Within the entries below, every line containing "minus" is to be copied.

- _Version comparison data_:
════════════════════

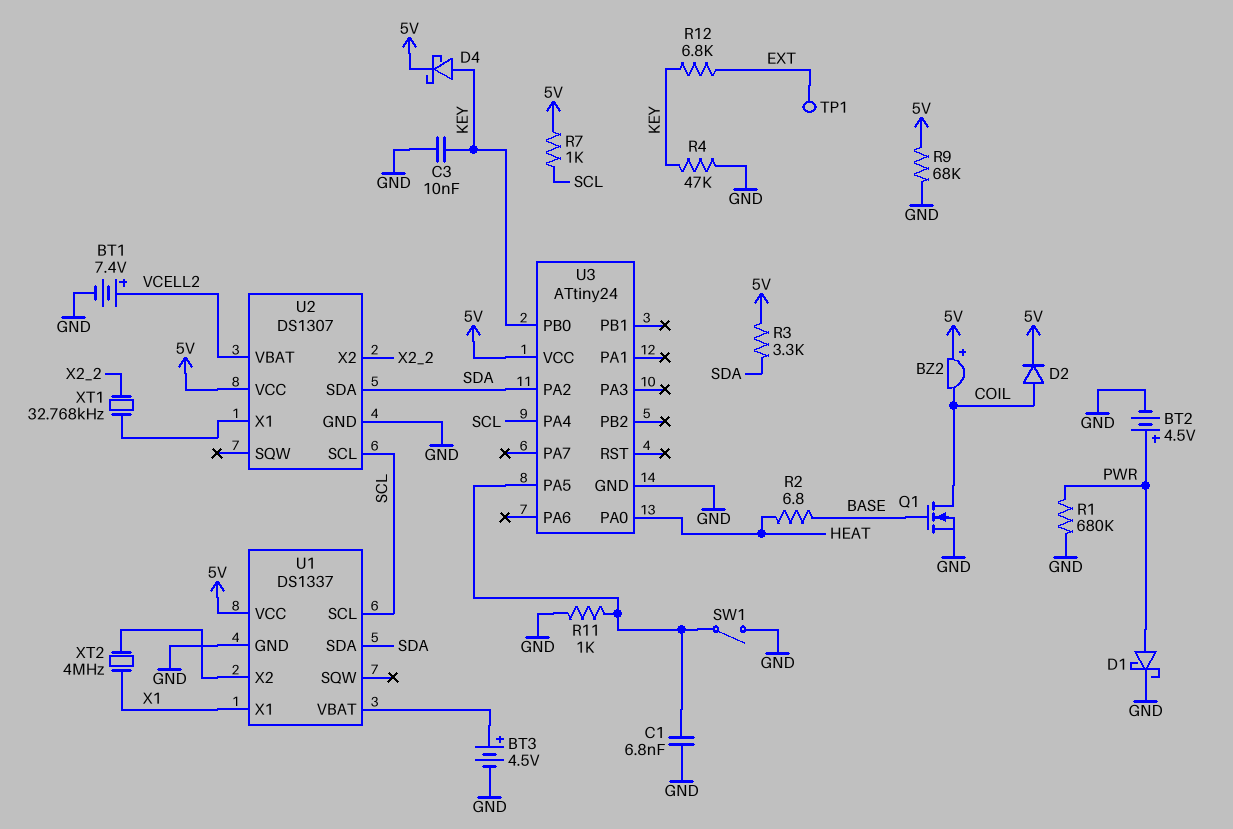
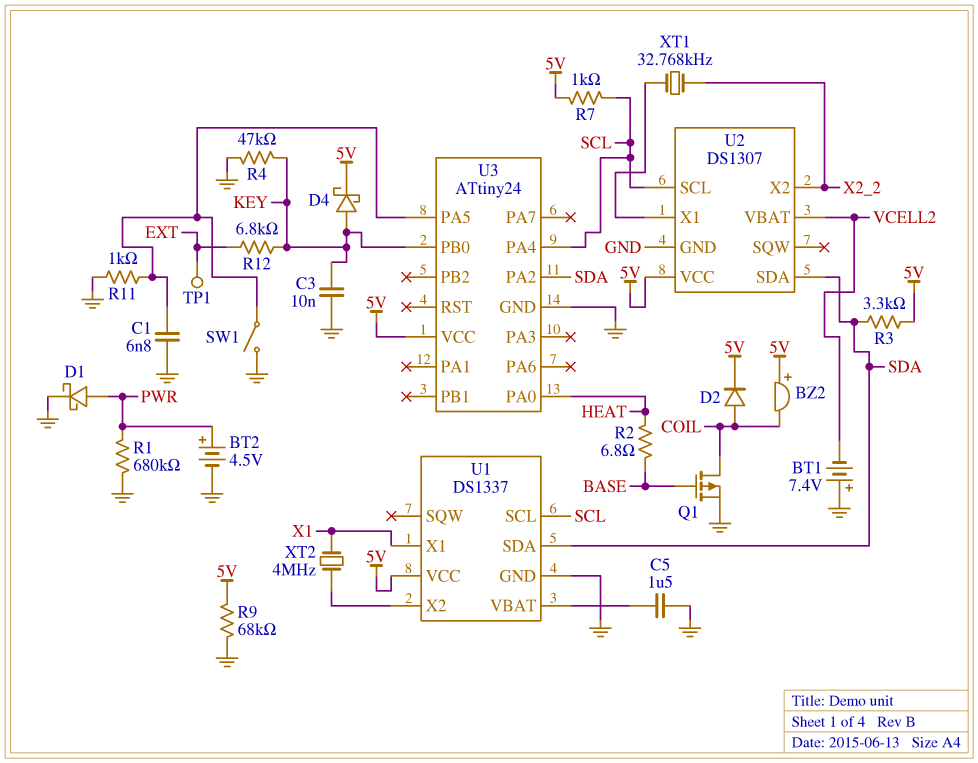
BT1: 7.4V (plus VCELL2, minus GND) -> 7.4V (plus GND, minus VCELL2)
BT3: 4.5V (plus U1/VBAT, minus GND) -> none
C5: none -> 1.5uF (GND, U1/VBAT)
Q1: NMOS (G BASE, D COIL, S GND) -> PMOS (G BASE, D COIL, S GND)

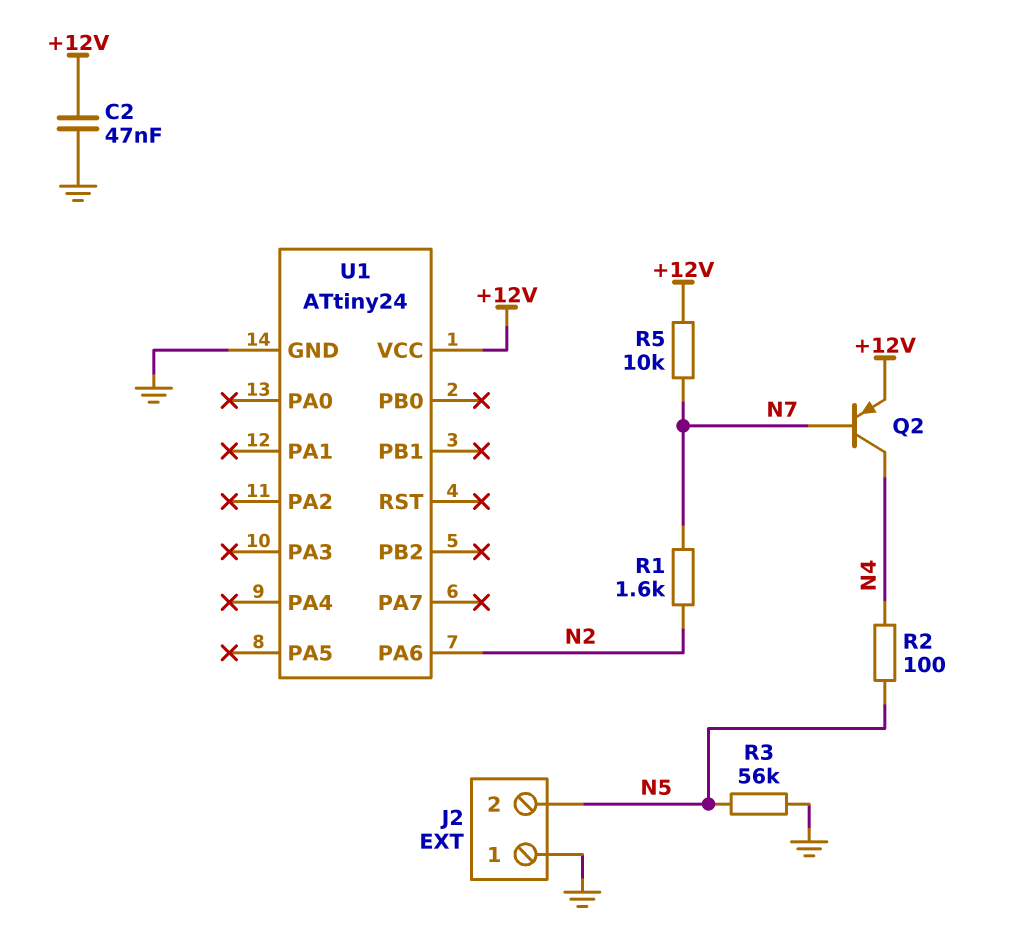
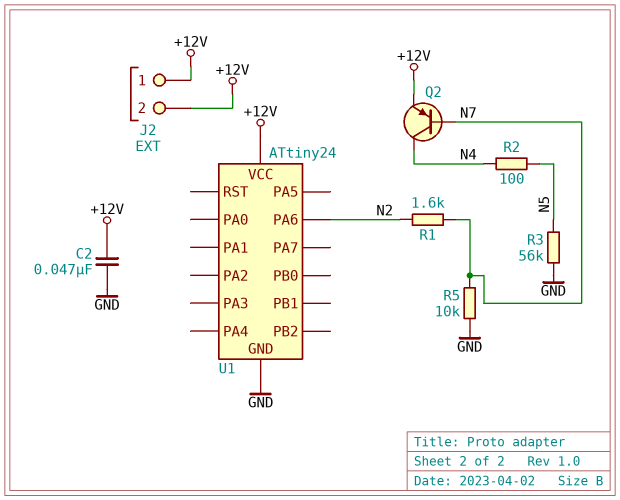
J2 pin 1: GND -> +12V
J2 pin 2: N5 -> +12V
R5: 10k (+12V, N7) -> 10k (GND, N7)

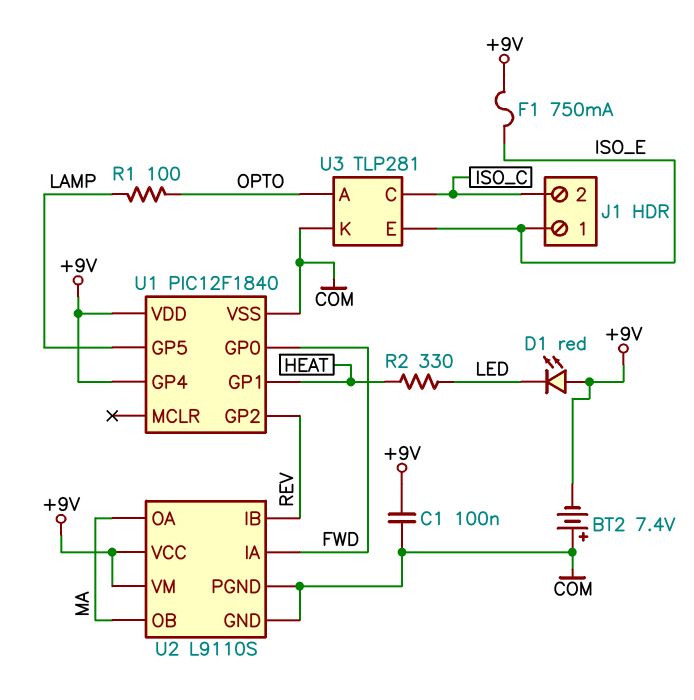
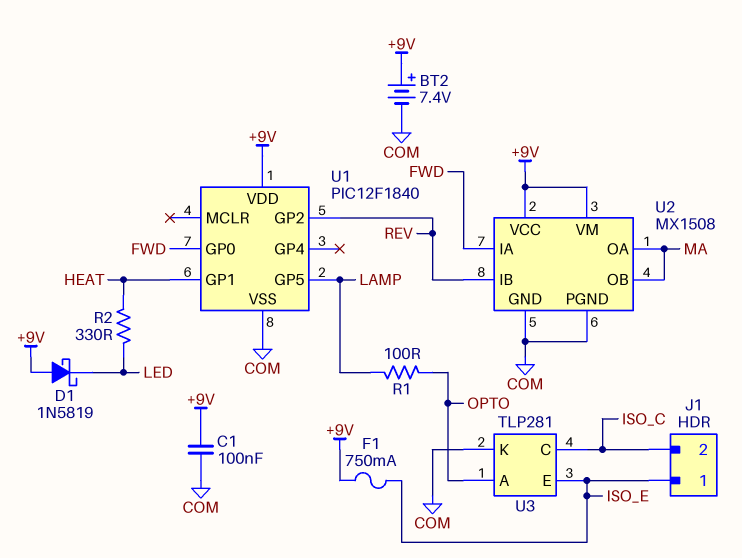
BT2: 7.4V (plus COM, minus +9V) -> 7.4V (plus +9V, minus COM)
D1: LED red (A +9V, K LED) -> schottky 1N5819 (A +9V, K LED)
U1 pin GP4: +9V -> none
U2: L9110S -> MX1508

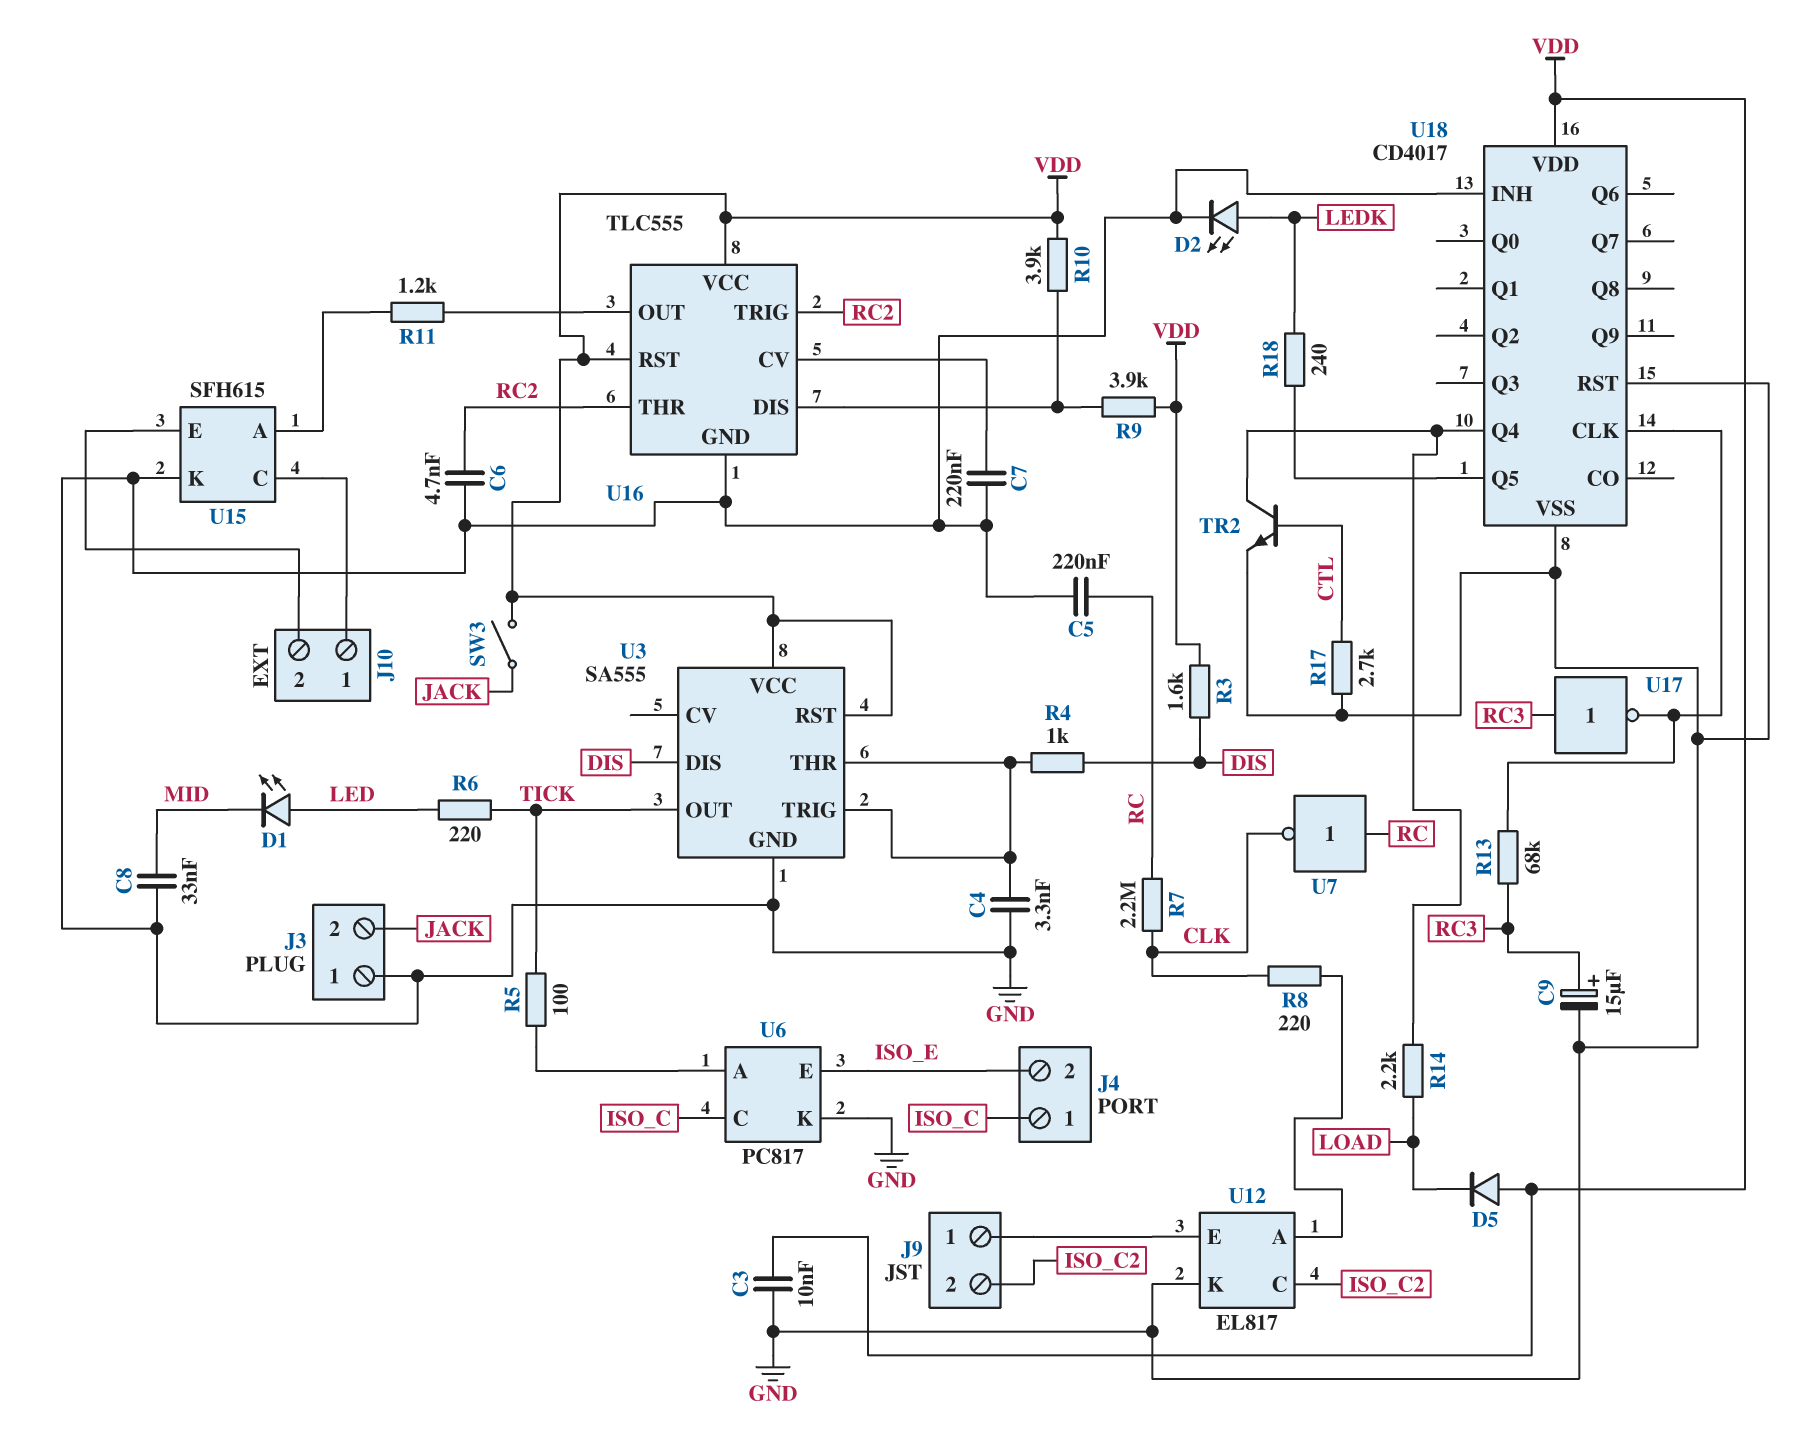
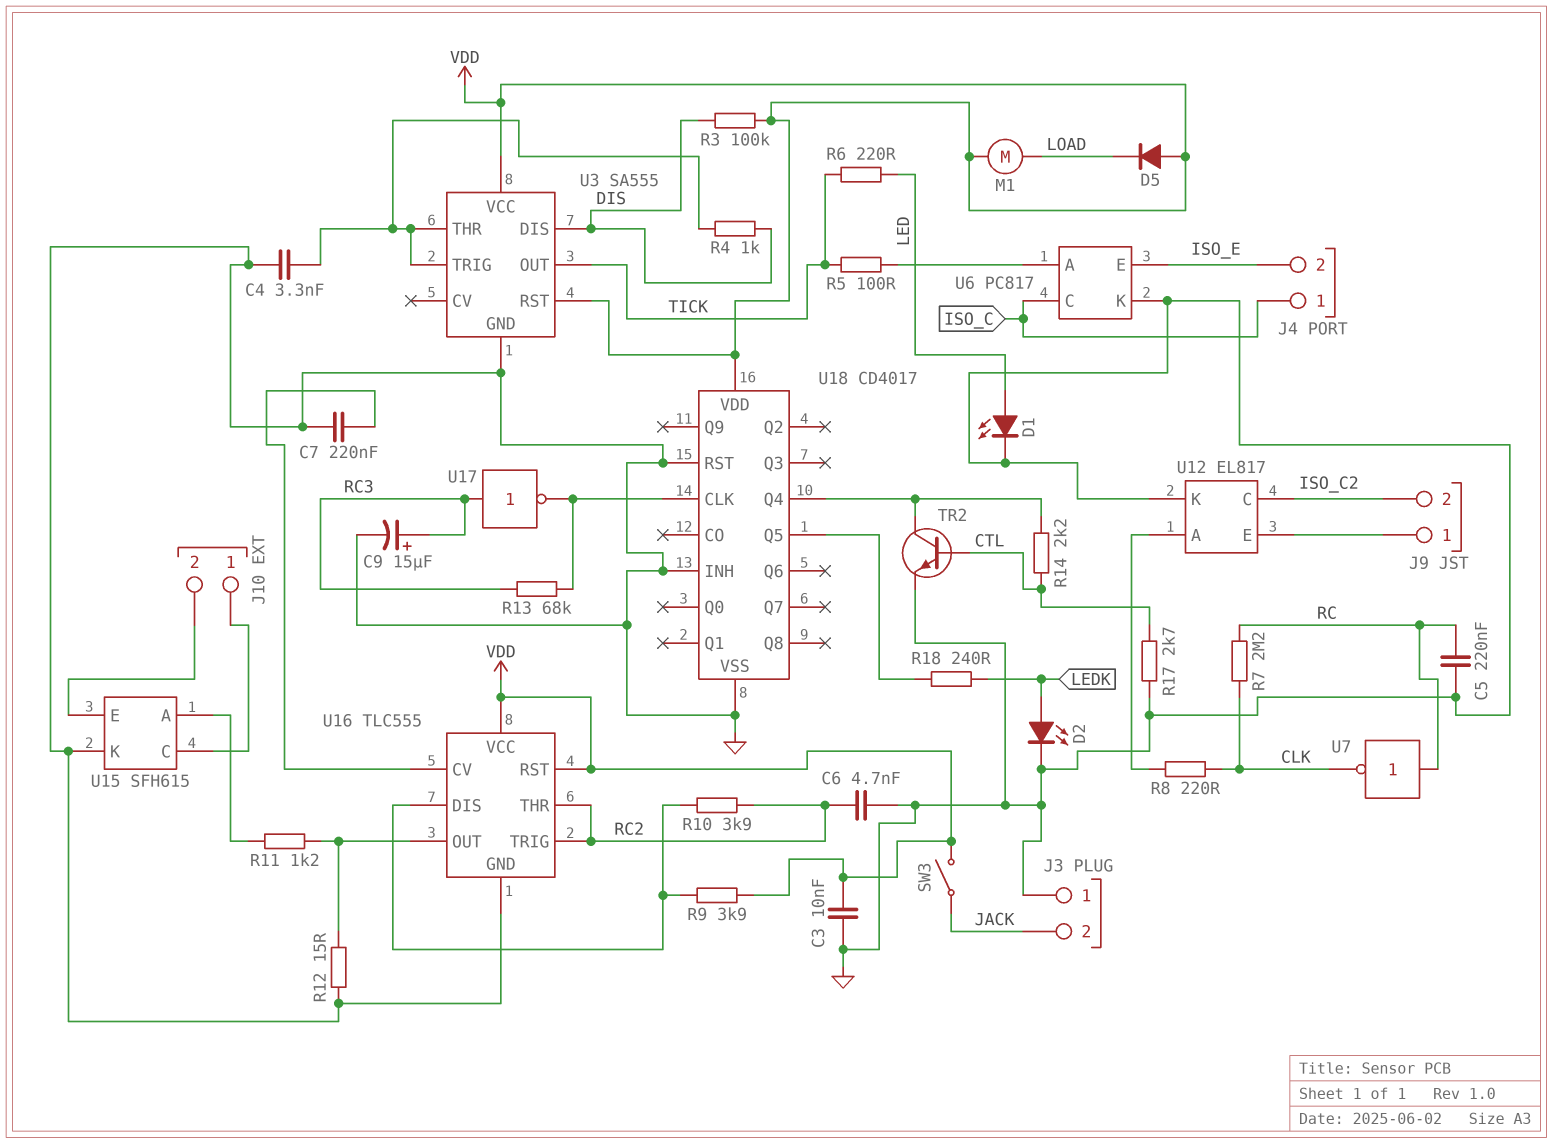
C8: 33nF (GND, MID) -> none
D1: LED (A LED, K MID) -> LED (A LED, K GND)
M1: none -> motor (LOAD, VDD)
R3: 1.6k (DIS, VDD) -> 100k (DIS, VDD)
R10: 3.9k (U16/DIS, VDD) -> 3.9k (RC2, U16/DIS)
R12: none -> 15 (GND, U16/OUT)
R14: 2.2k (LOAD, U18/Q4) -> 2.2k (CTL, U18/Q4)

════════════════════

- _Result for this exercise_:
BT1: 7.4V (plus VCELL2, minus GND) -> 7.4V (plus GND, minus VCELL2)
BT3: 4.5V (plus U1/VBAT, minus GND) -> none
BT2: 7.4V (plus COM, minus +9V) -> 7.4V (plus +9V, minus COM)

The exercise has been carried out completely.